Material shown Block Start
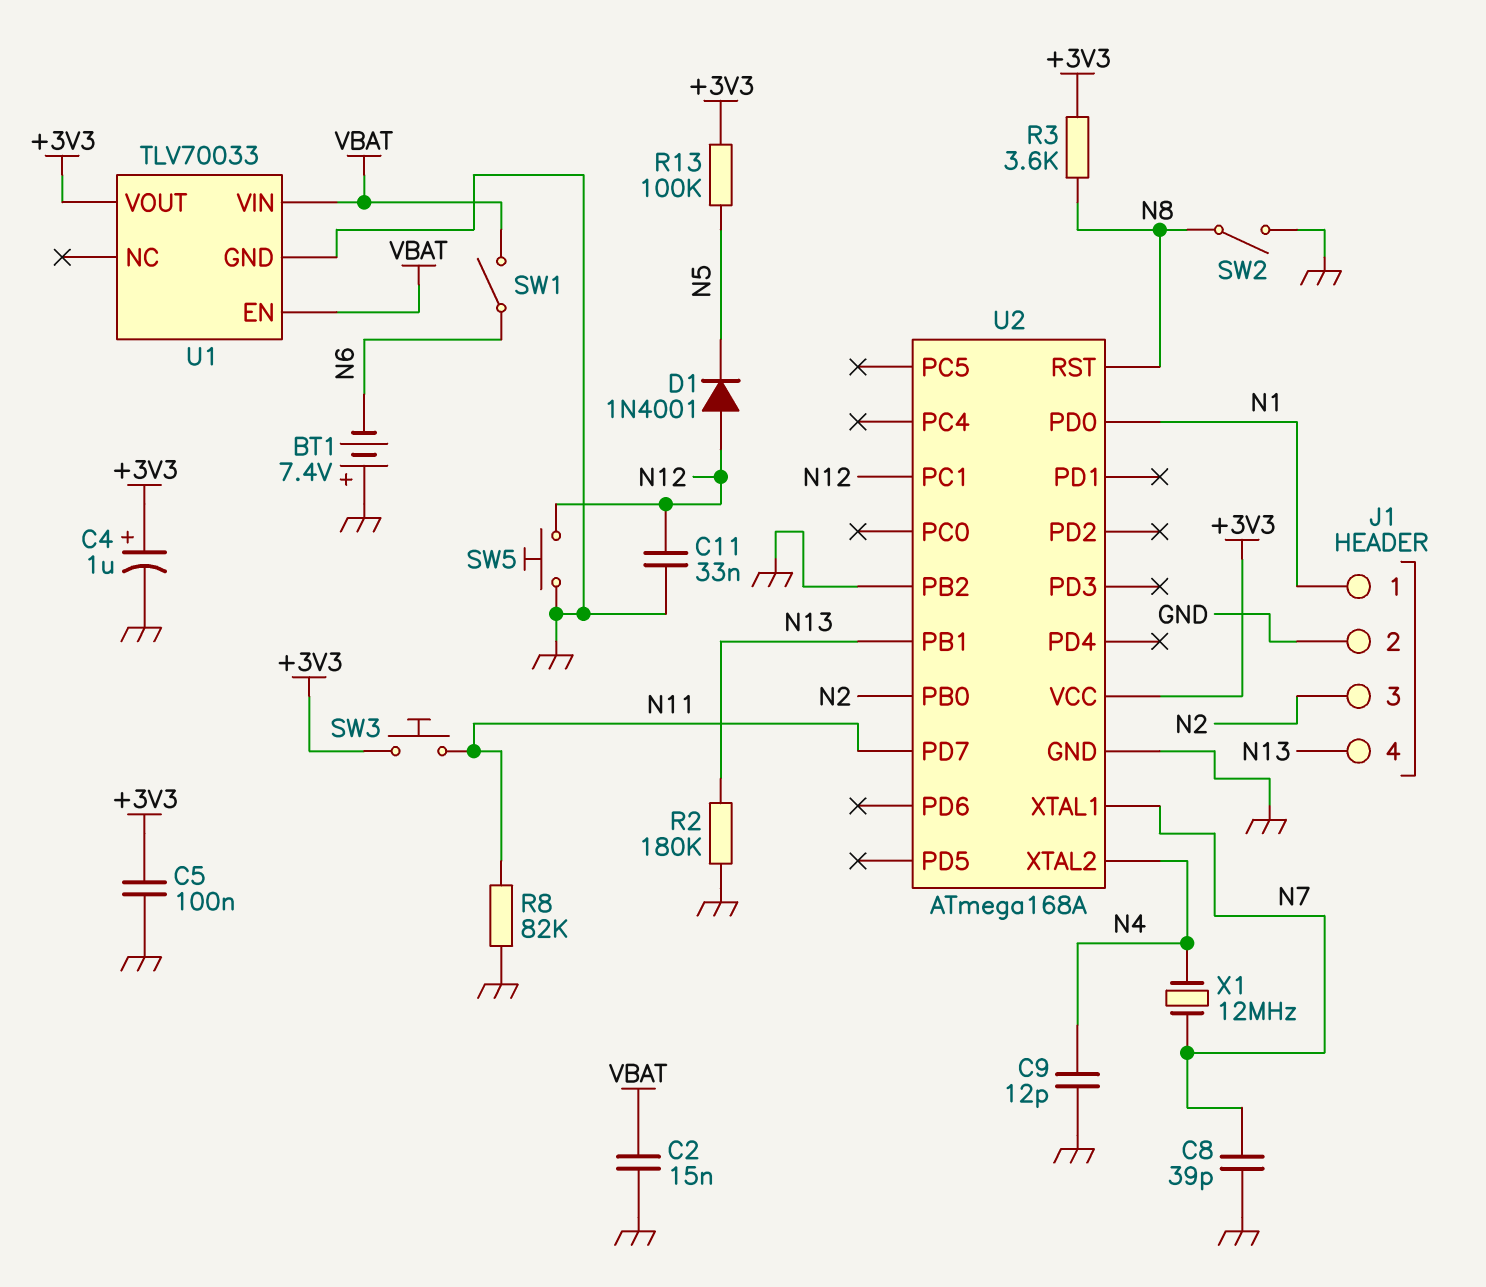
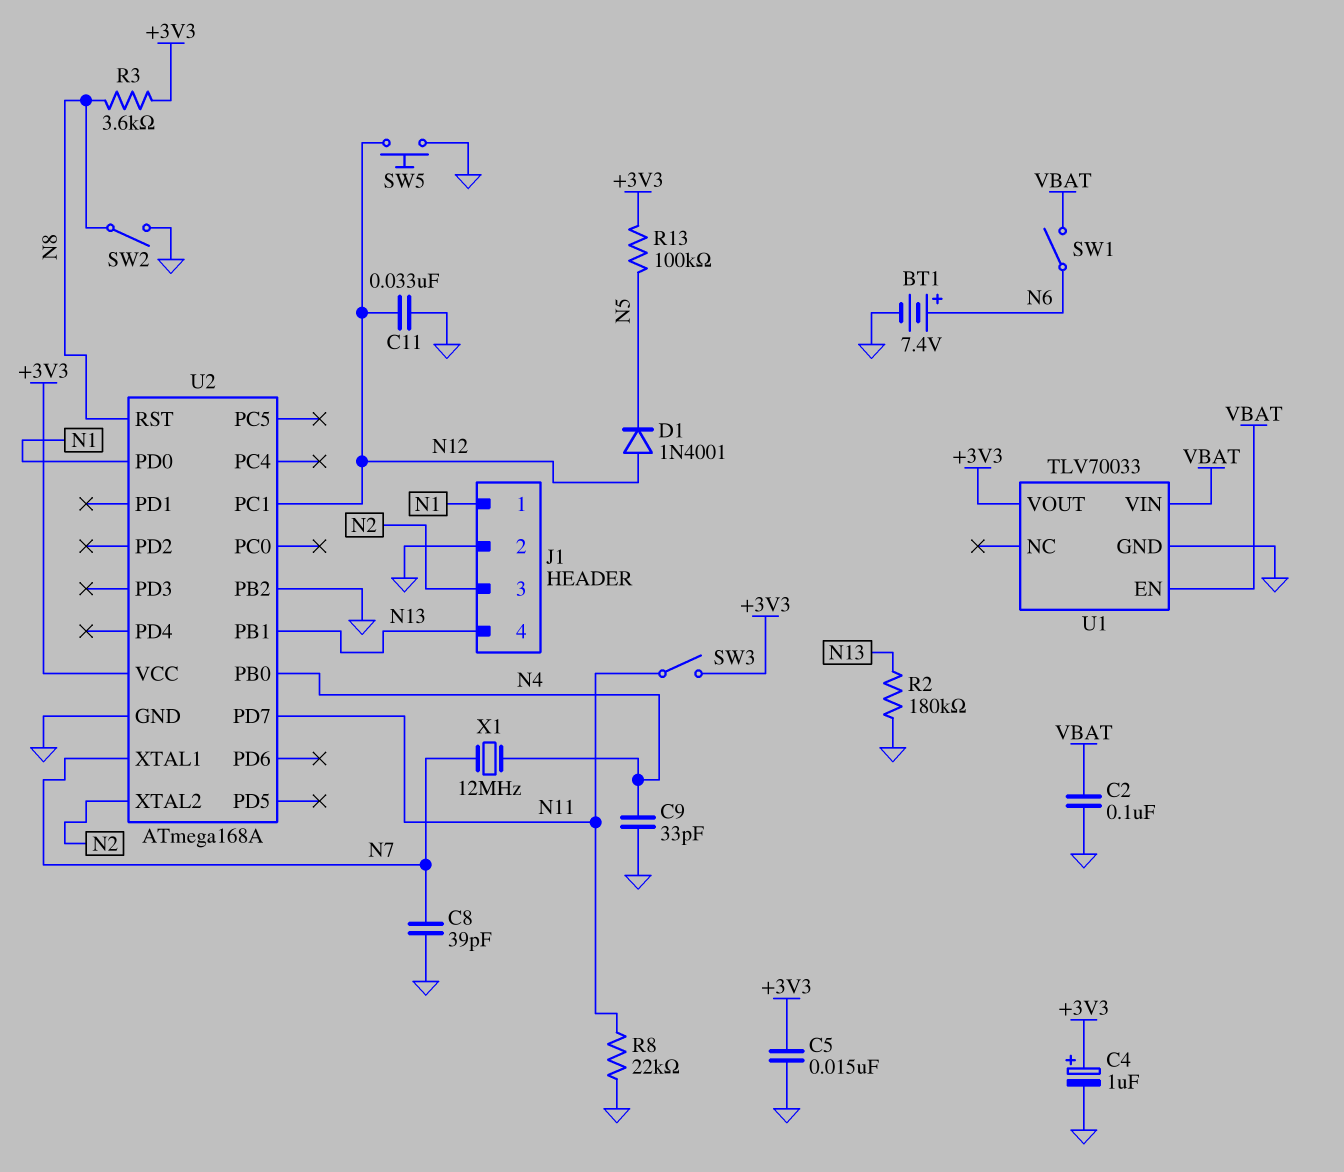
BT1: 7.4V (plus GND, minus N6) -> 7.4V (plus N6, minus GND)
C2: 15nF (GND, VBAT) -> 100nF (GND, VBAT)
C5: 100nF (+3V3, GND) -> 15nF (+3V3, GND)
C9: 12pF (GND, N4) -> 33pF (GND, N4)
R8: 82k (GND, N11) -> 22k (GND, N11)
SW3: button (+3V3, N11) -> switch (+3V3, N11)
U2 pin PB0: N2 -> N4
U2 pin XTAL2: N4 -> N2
Material shown Block End
Material shown Block Start
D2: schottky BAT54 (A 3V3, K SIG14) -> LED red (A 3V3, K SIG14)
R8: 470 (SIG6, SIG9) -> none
Material shown Block End
▶ [The task] Proceeding from the line containing "BT1: 7.4V (plus" through the line containing "R8: 82k (GND, N11) -> 22k (GND, N11)", transcribe the lines above exactly, both end lines included.

▶ [Your response]
BT1: 7.4V (plus GND, minus N6) -> 7.4V (plus N6, minus GND)
C2: 15nF (GND, VBAT) -> 100nF (GND, VBAT)
C5: 100nF (+3V3, GND) -> 15nF (+3V3, GND)
C9: 12pF (GND, N4) -> 33pF (GND, N4)
R8: 82k (GND, N11) -> 22k (GND, N11)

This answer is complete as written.